## AVAILABLE DATA
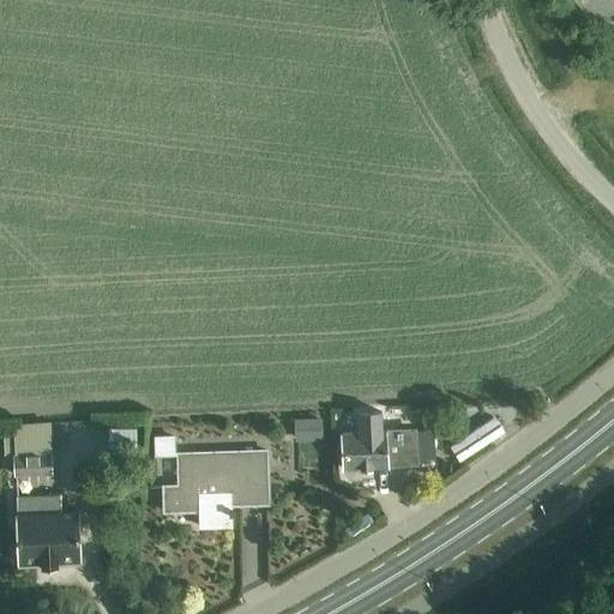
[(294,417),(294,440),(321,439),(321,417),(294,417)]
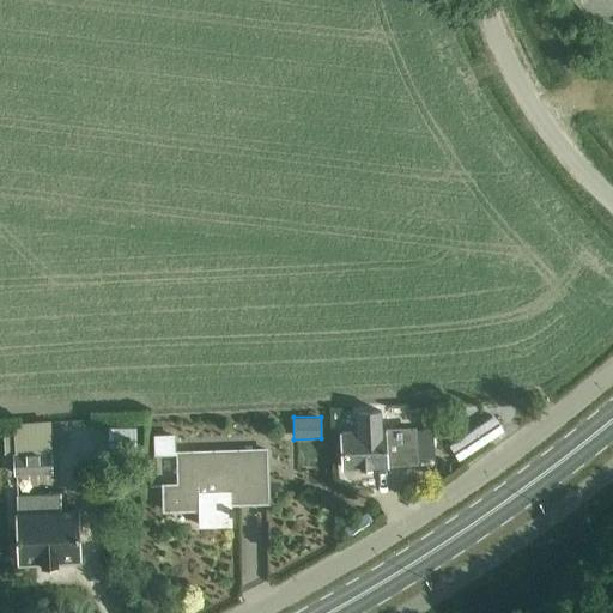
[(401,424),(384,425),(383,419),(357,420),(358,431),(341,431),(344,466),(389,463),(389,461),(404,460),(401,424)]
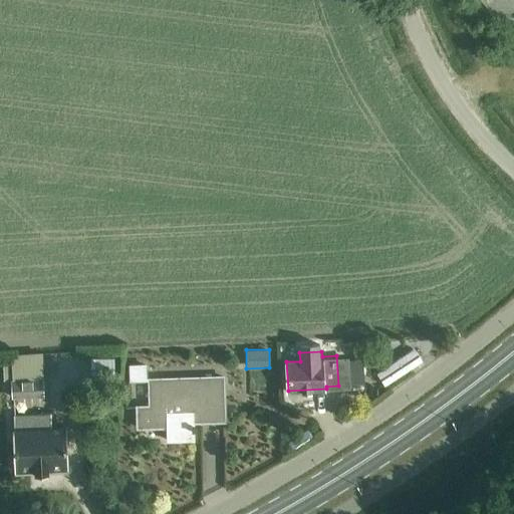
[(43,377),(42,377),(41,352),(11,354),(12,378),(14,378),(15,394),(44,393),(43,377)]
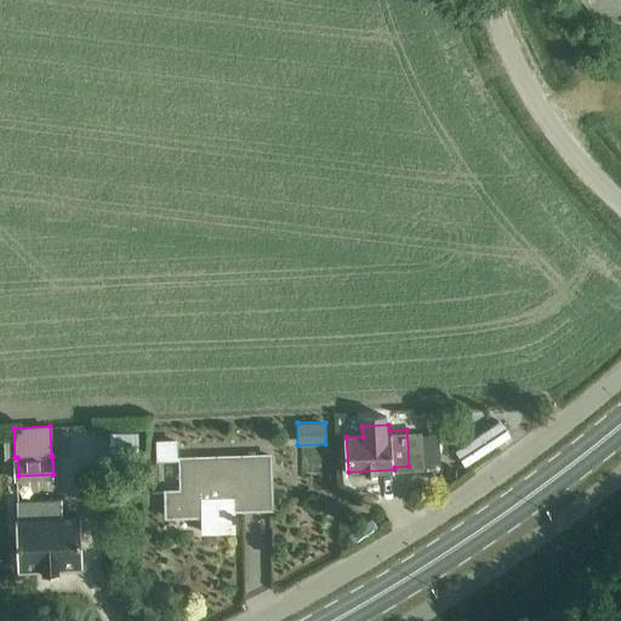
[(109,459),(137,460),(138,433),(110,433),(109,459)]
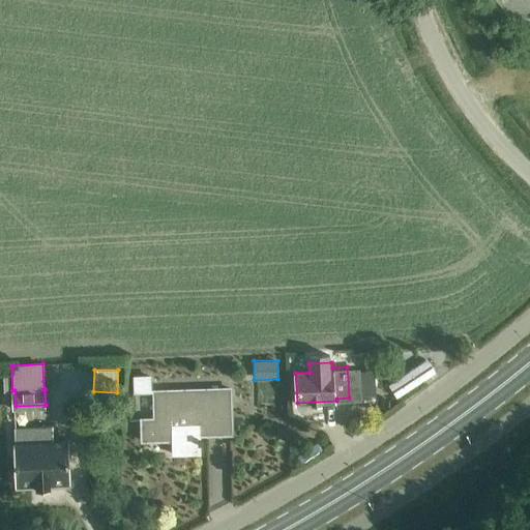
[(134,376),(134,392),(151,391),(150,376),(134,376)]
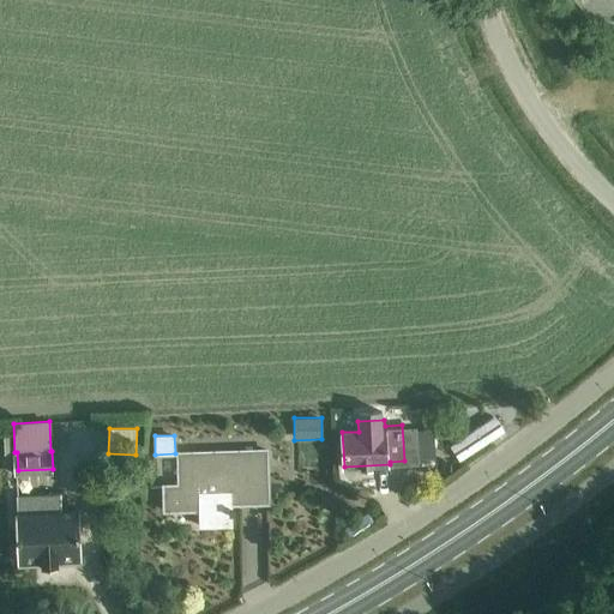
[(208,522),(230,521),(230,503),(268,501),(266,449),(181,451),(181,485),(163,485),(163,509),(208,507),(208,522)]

...

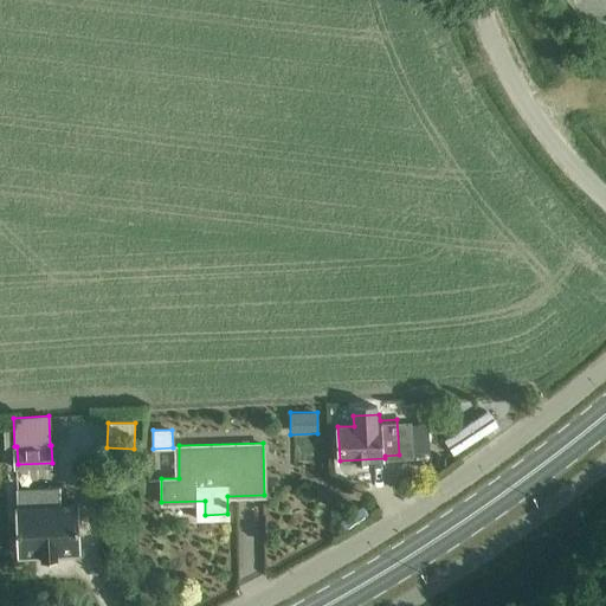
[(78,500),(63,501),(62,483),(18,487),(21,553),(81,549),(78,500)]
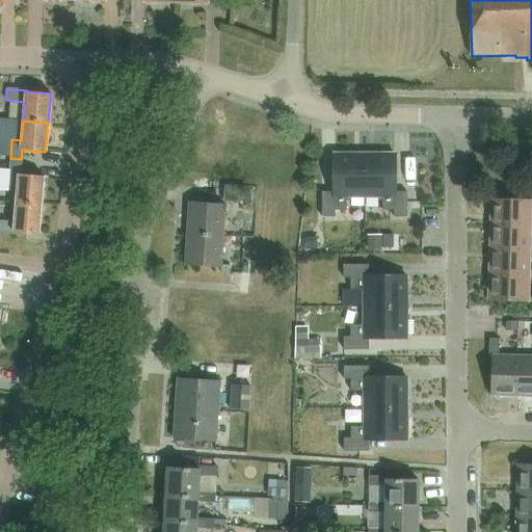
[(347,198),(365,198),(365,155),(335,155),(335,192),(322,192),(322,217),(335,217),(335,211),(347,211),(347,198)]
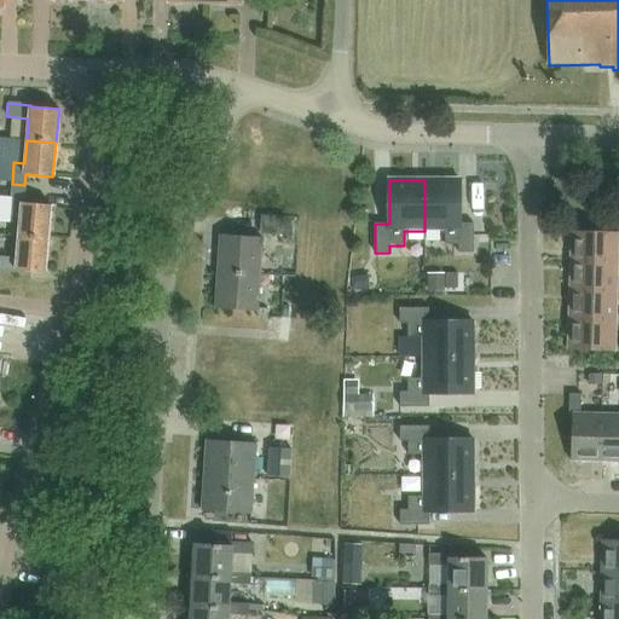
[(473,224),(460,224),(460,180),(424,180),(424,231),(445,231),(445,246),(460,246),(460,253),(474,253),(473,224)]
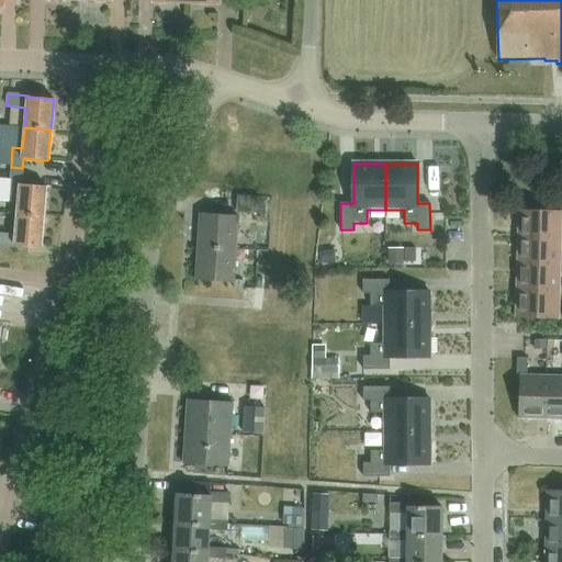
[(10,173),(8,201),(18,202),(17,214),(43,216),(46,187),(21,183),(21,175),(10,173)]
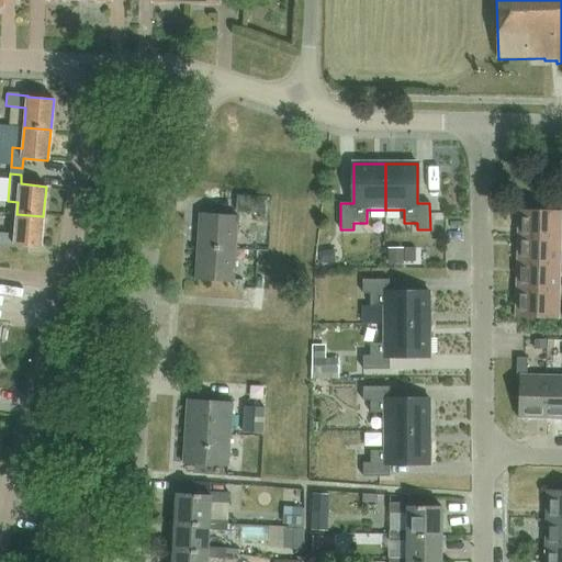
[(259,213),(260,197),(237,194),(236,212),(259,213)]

## WORK INSTRUCTION
From the line holding "[(294,417),(294,440),(321,439),(321,417),(294,417)]" to the line holding "[(134,376),(134,392),(151,391),(150,376),(134,376)]", both included, retype the entries above exactly and drop the pictures.

## RESPONSE TO THIS EXERCISE
[(294,417),(294,440),(321,439),(321,417),(294,417)]
[(401,424),(384,425),(383,419),(357,420),(358,431),(341,431),(344,466),(389,463),(389,461),(404,460),(401,424)]
[(43,377),(42,377),(41,352),(11,354),(12,378),(14,378),(15,394),(44,393),(43,377)]
[(109,459),(137,460),(138,433),(110,433),(109,459)]
[(134,376),(134,392),(151,391),(150,376),(134,376)]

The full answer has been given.